<<<<

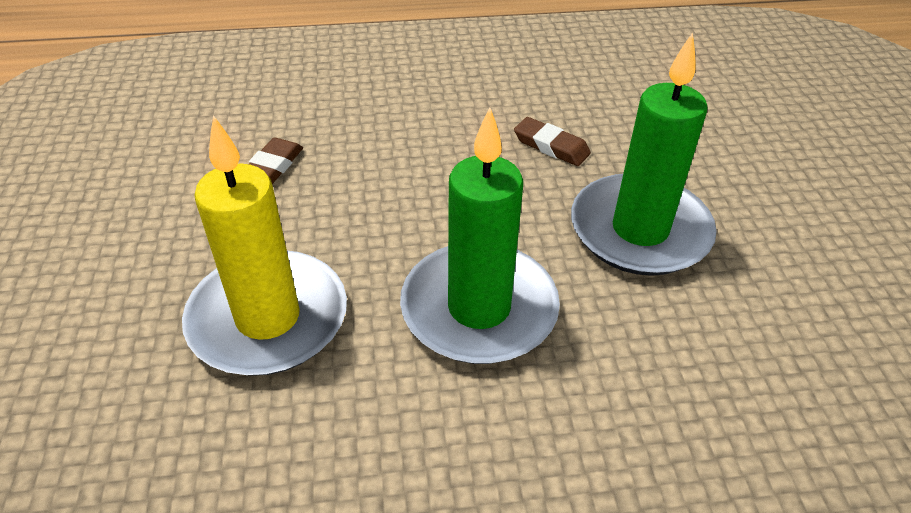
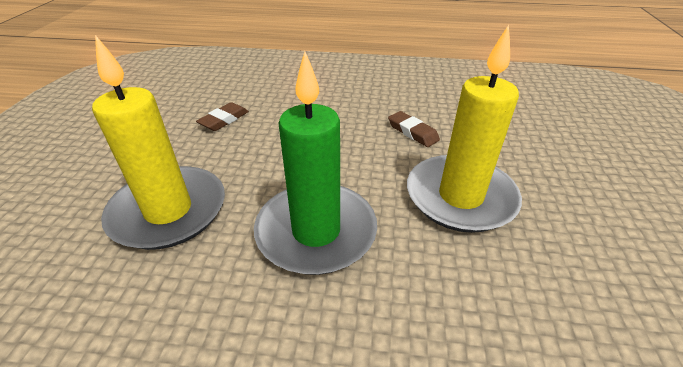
camera: 15 degrees right, 5 degrees down
(639, 230) = (460, 197): green candle -> yellow candle

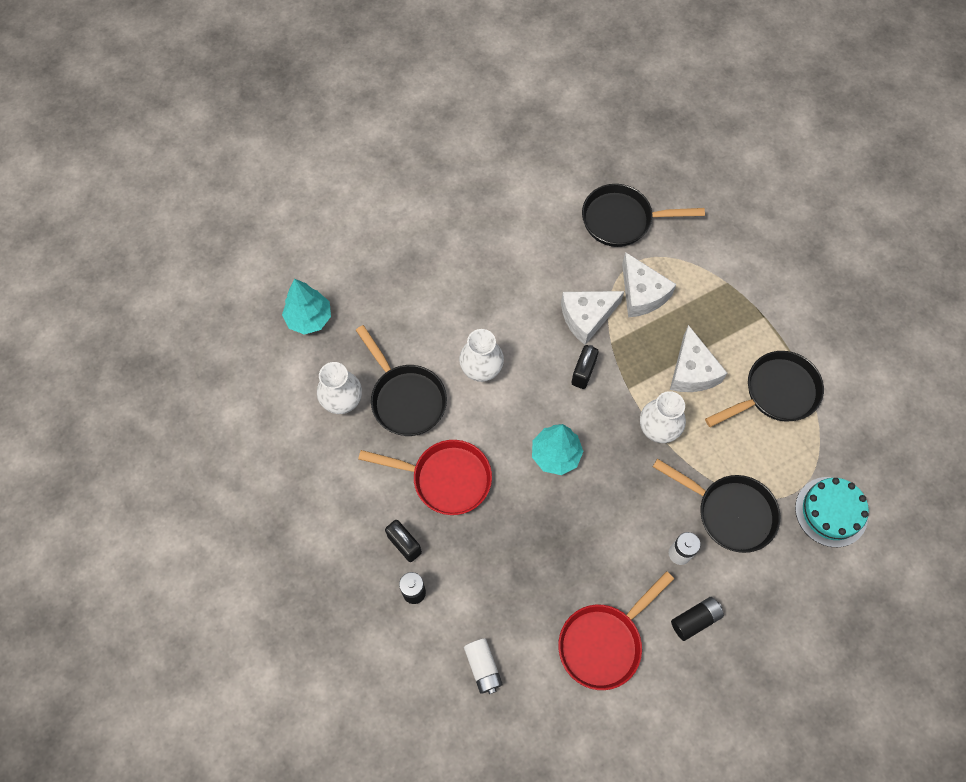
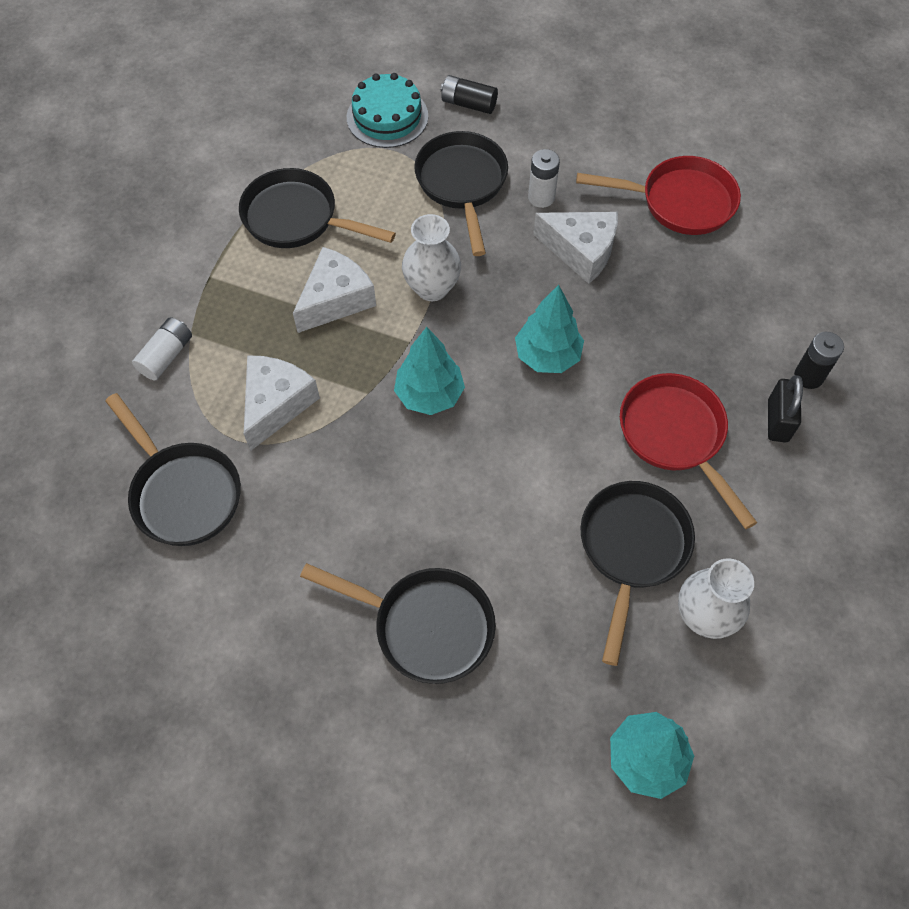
camera: 130 degrees left, 5 degrees down
(455, 275) = (425, 626): none -> black pan
(481, 370) = (521, 497): white vase -> none
(483, 667) = (803, 273): white battery -> white battery (166, 356)
(583, 373) = (429, 395): black padlock -> turquoise tree
(587, 317) = (356, 438): white cheese -> white cheese (581, 251)
(695, 620) = (588, 153): black battery -> black battery (468, 104)

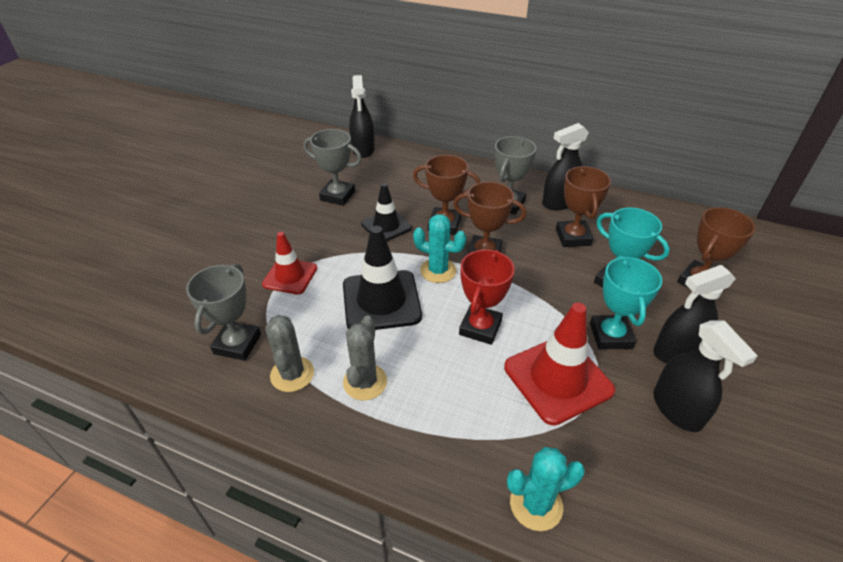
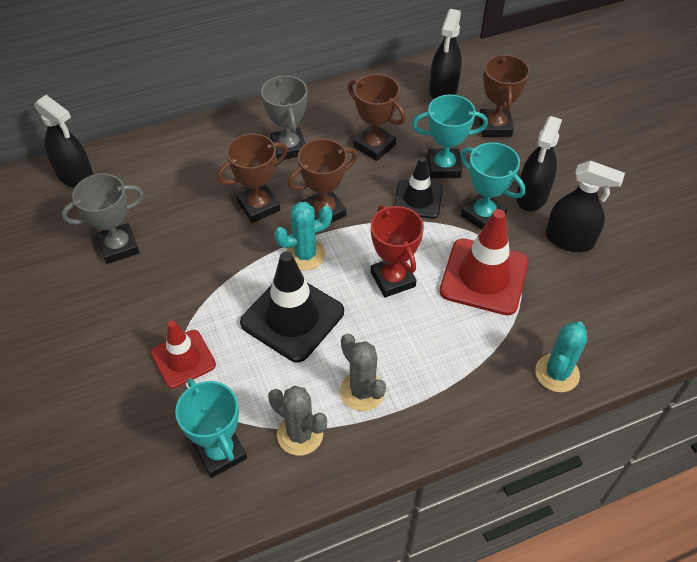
camera: 45 degrees left, 10 degrees up
(237, 344) = (220, 452): grey trophy -> turquoise trophy
(386, 226) = (208, 245): black traffic cone -> black traffic cone (418, 199)
(559, 202) = (329, 117): black spray bottle -> black spray bottle (443, 89)

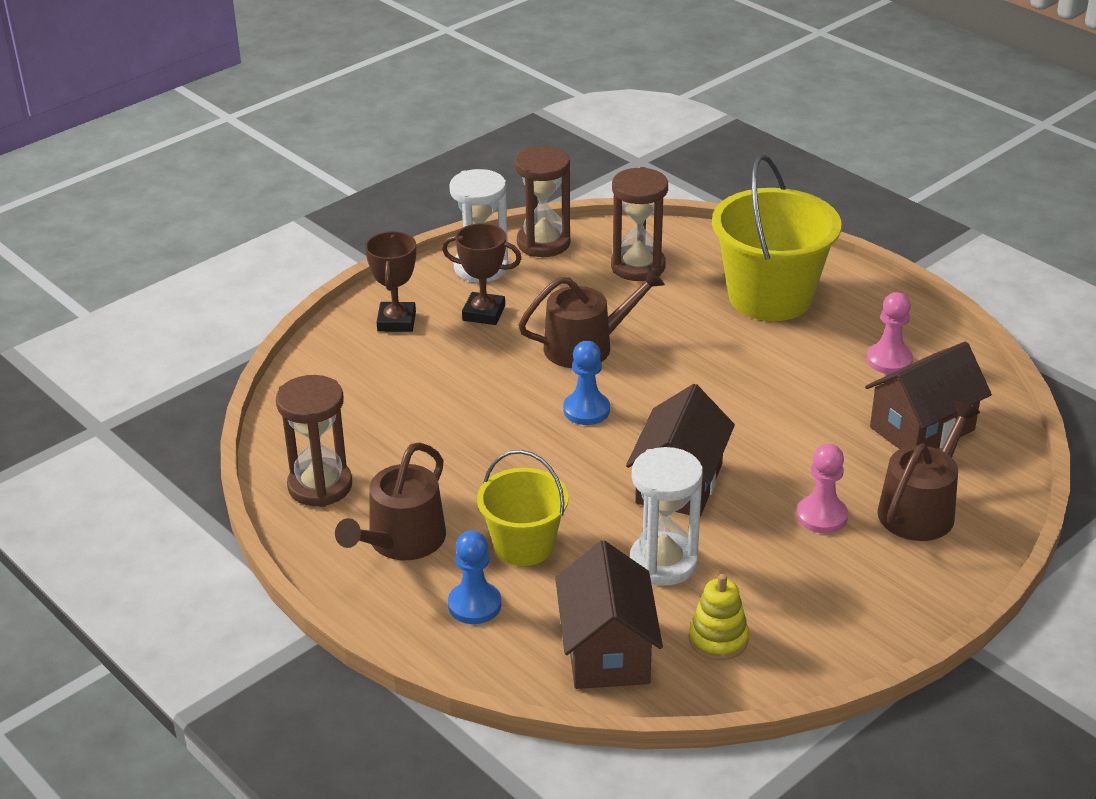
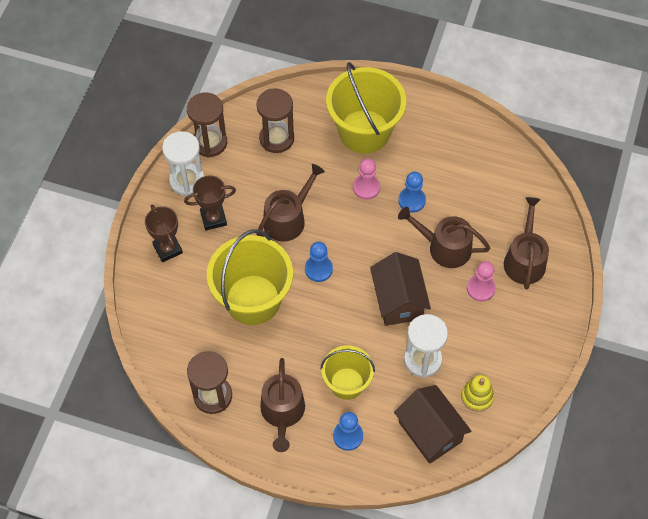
camera: 30 degrees left, 25 degrees up
(465, 409) = (253, 300): none -> yellow bucket
(786, 386) = (411, 200): none -> blue pawn
(798, 451) = (444, 247): none -> brown watering can
(889, 360) = (453, 155): pink pawn -> pink pawn (366, 187)
(922, 428) = (496, 200): brown house -> none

>>>>

Try it:
Every line above should be returned exactly; the pictures stay out.

Response to this exercise:
camera: 15 degrees right, 5 degrees down
(639, 230) = (460, 197): green candle -> yellow candle

camera: 130 degrees left, 5 degrees down
(455, 275) = (425, 626): none -> black pan
(481, 370) = (521, 497): white vase -> none
(483, 667) = (803, 273): white battery -> white battery (166, 356)
(583, 373) = (429, 395): black padlock -> turquoise tree
(587, 317) = (356, 438): white cheese -> white cheese (581, 251)
(695, 620) = (588, 153): black battery -> black battery (468, 104)

camera: 45 degrees left, 10 degrees up
(237, 344) = (220, 452): grey trophy -> turquoise trophy
(386, 226) = (208, 245): black traffic cone -> black traffic cone (418, 199)
(559, 202) = (329, 117): black spray bottle -> black spray bottle (443, 89)

camera: 30 degrees left, 25 degrees up
(465, 409) = (253, 300): none -> yellow bucket
(786, 386) = (411, 200): none -> blue pawn
(798, 451) = (444, 247): none -> brown watering can
(889, 360) = (453, 155): pink pawn -> pink pawn (366, 187)
(922, 428) = (496, 200): brown house -> none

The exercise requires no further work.